§ **Directions**: Would you return, word for word, the lines of the data below from the line with "camera: 80 degrees left, 10 degrees up" through the line with "(358, 369) = (622, 361): pink", and no others?

§ **Source material**:
● ● ● ● ●

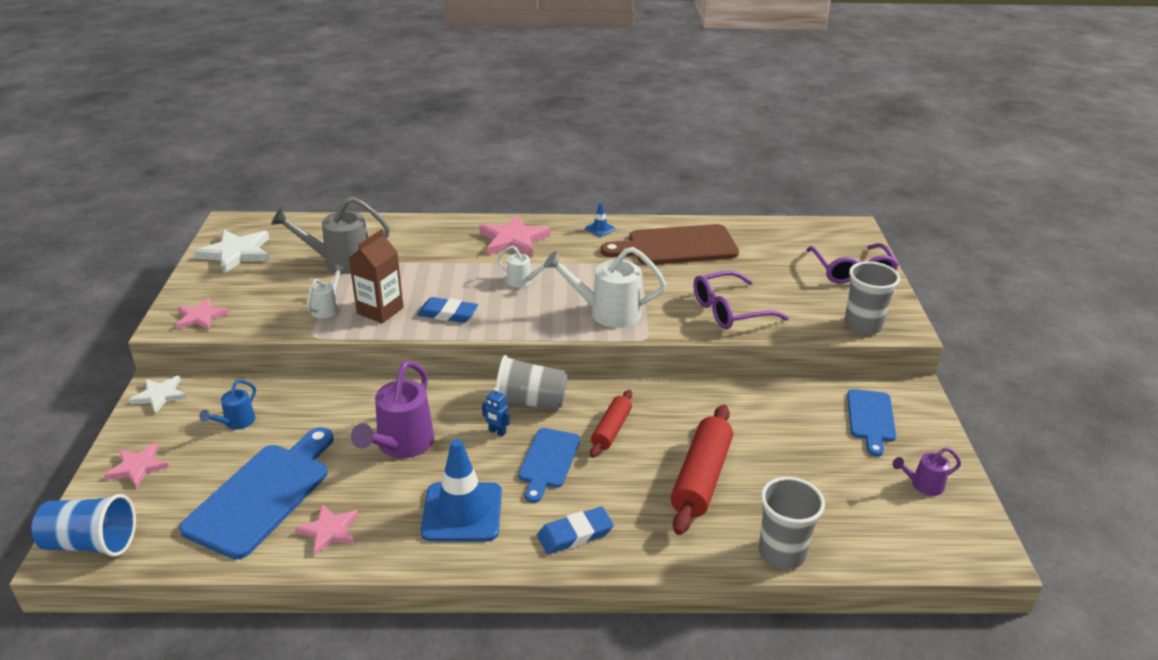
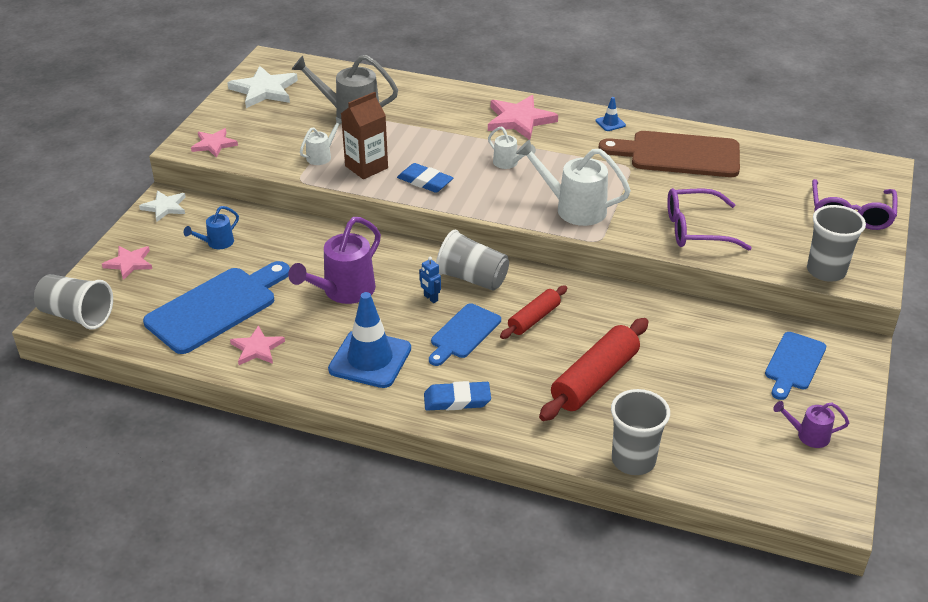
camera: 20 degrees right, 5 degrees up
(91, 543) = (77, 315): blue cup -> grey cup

● ● ● ● ●

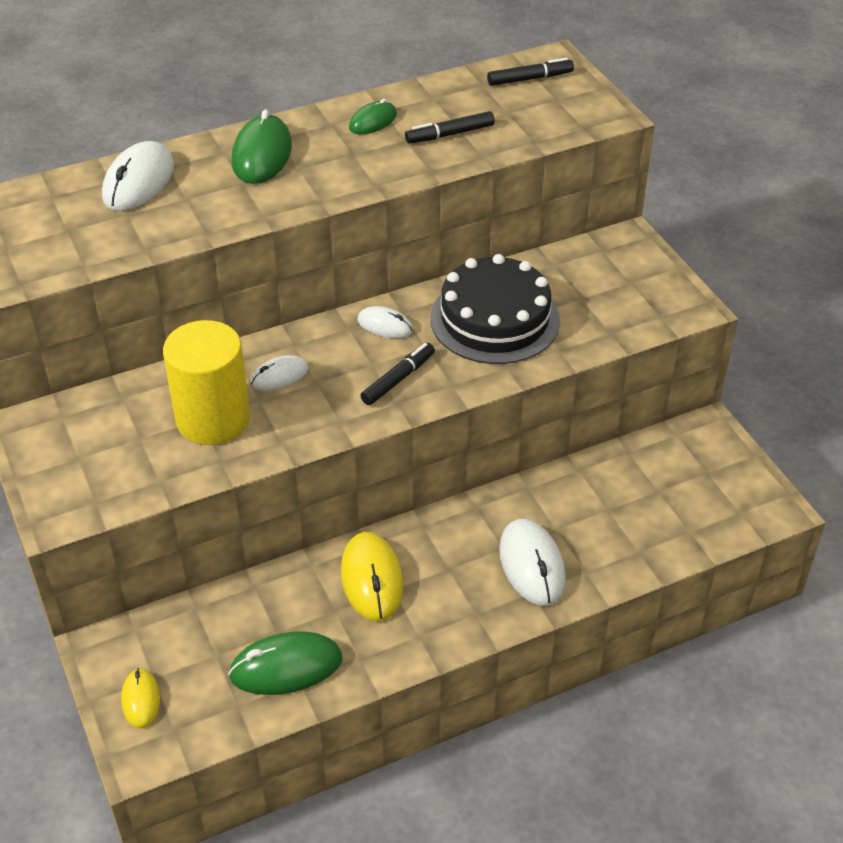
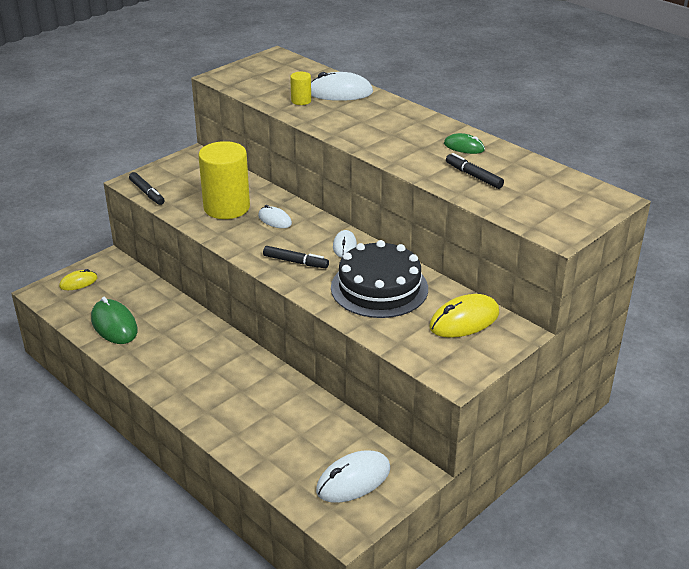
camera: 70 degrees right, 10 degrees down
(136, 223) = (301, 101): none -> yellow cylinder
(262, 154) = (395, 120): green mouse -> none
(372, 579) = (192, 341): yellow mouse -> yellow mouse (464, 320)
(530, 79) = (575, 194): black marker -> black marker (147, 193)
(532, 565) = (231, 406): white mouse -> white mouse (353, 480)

● ● ● ● ●

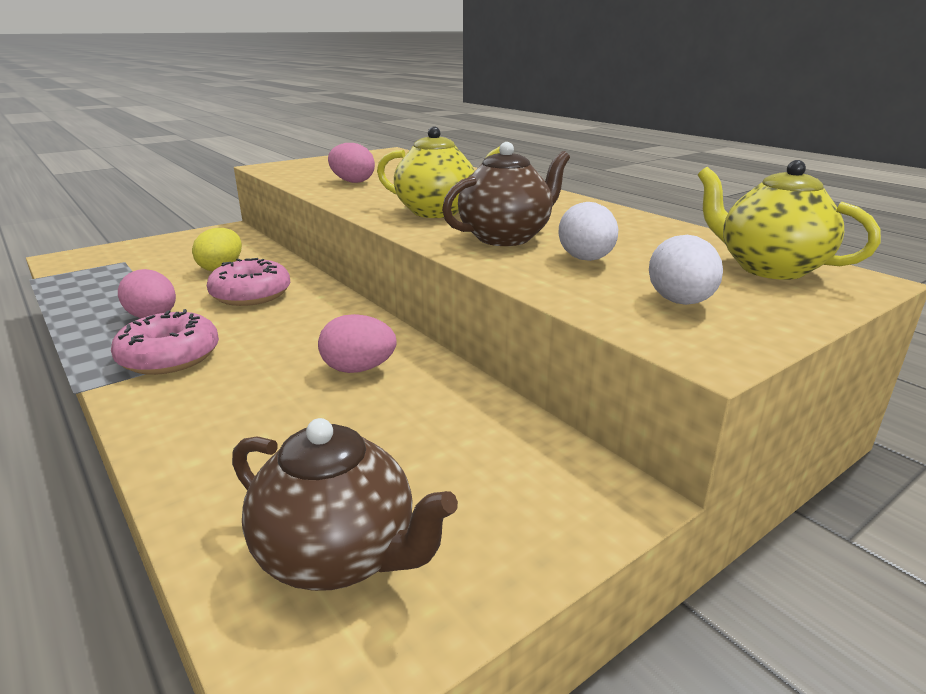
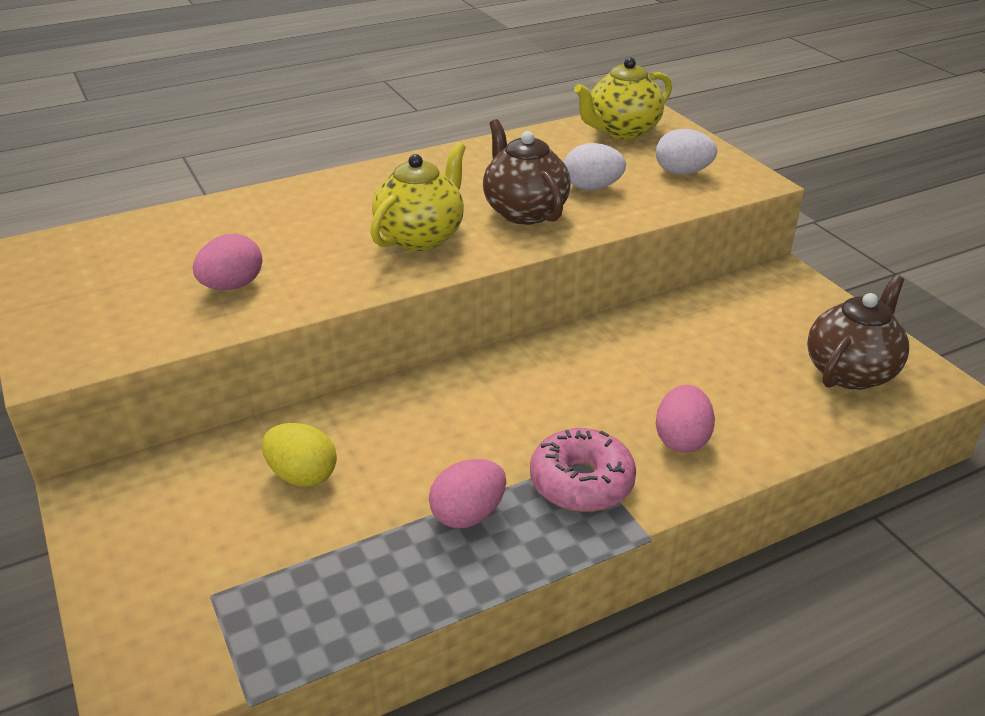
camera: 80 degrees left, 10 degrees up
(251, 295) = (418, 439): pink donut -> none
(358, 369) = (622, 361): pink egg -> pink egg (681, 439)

● ● ● ● ●

§ **Task result**:
camera: 80 degrees left, 10 degrees up
(251, 295) = (418, 439): pink donut -> none
(358, 369) = (622, 361): pink egg -> pink egg (681, 439)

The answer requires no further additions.